◆ WHAT THE EXERCISE ASKS ◆
Of all the lines in the material, how many carry the string "cyan"? Respond with the number by itself.

·····

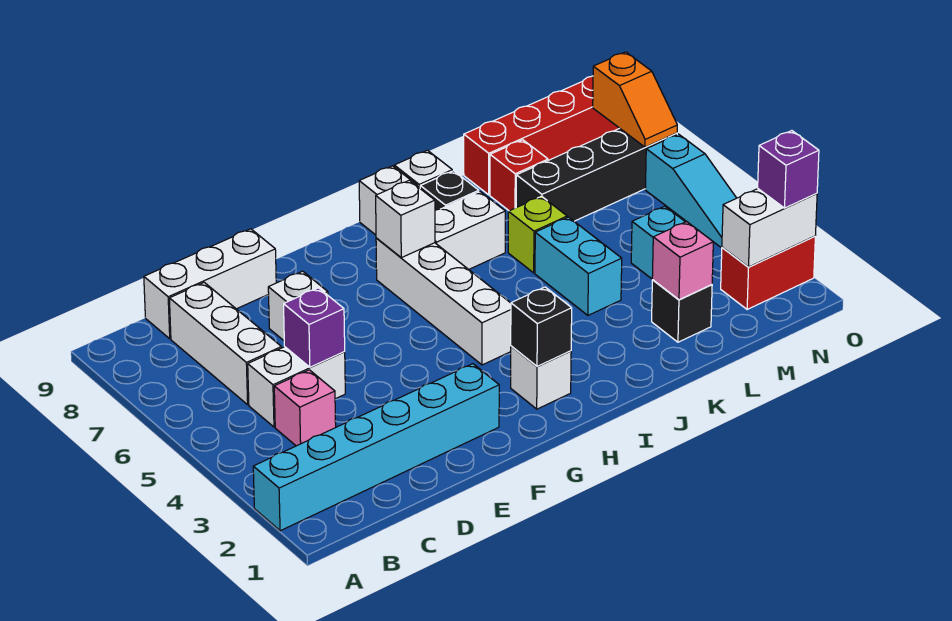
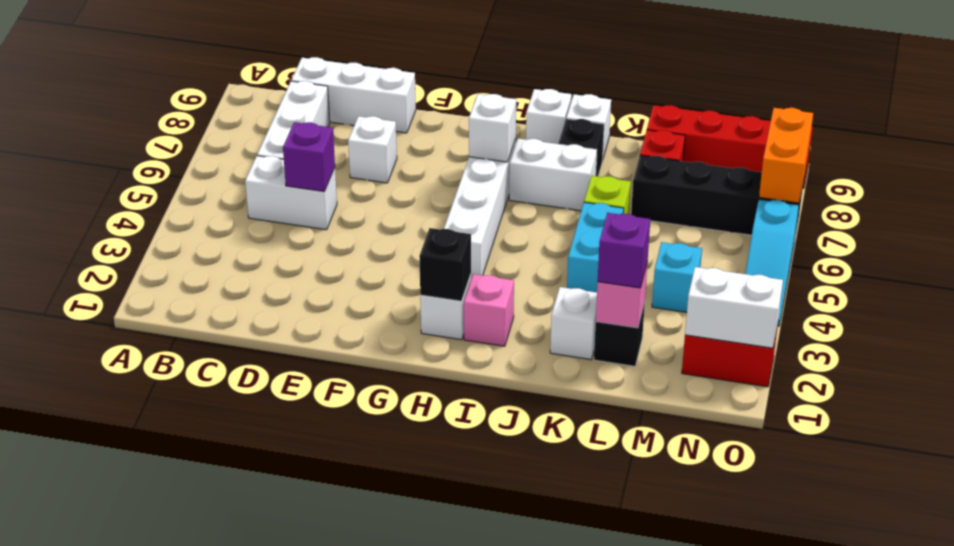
cyan brick A2:F2 level 1 -> none
pink brick C4 level 1 -> pink brick I2 level 1
none -> white brick K2 level 1
purple brick O2 level 3 -> purple brick L2 level 3
orange slope O7:O8 level 2 top 8 -> orange brick O7:O8 level 2

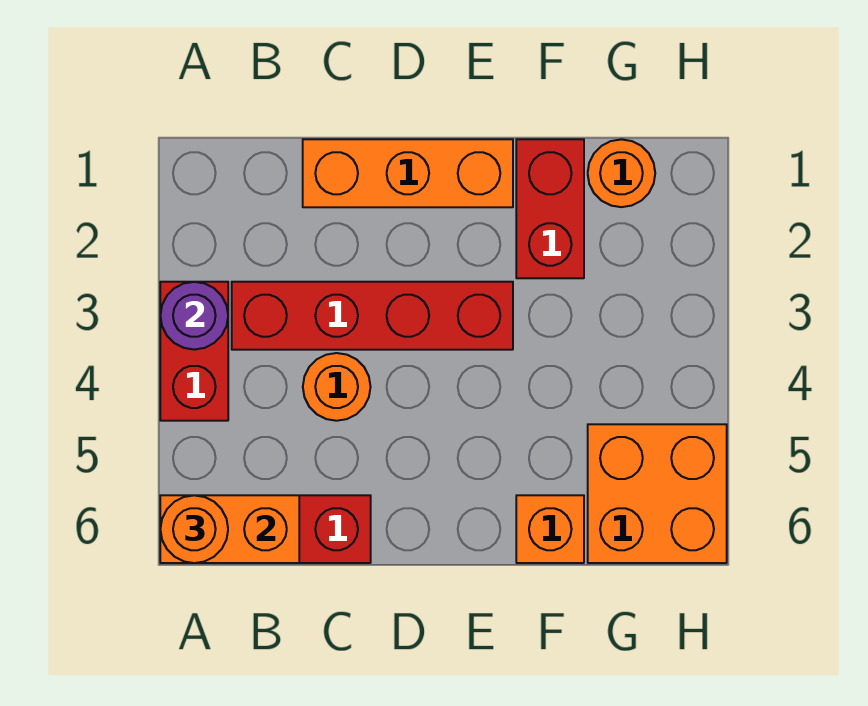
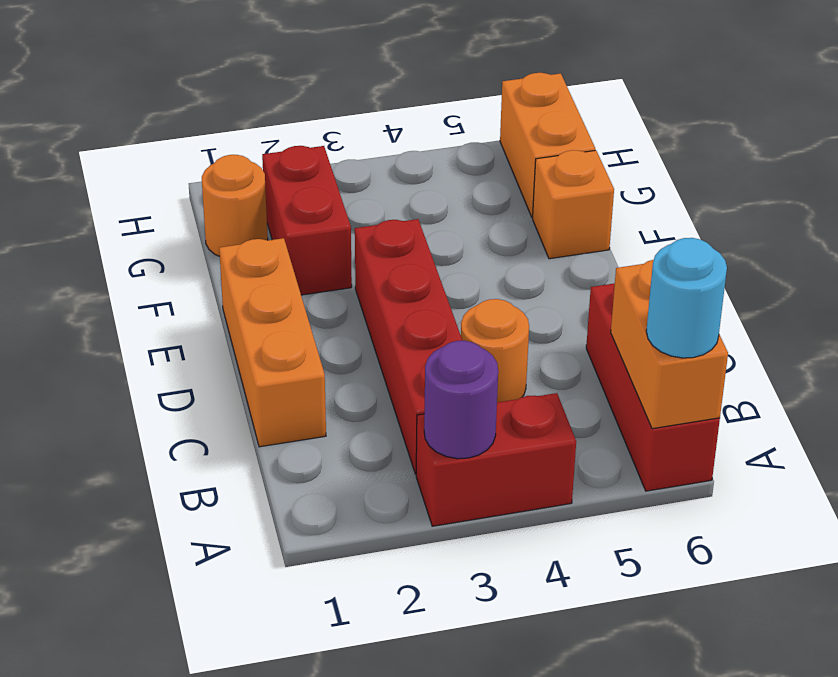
orange round brick A6 level 3 -> cyan round brick A6 level 3
red brick F1:F2 level 1 -> red brick F2:G2 level 1
orange brick G5:H6 level 1 -> orange brick G6:H6 level 1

·····

◆ TASK OUTPUT ◆
2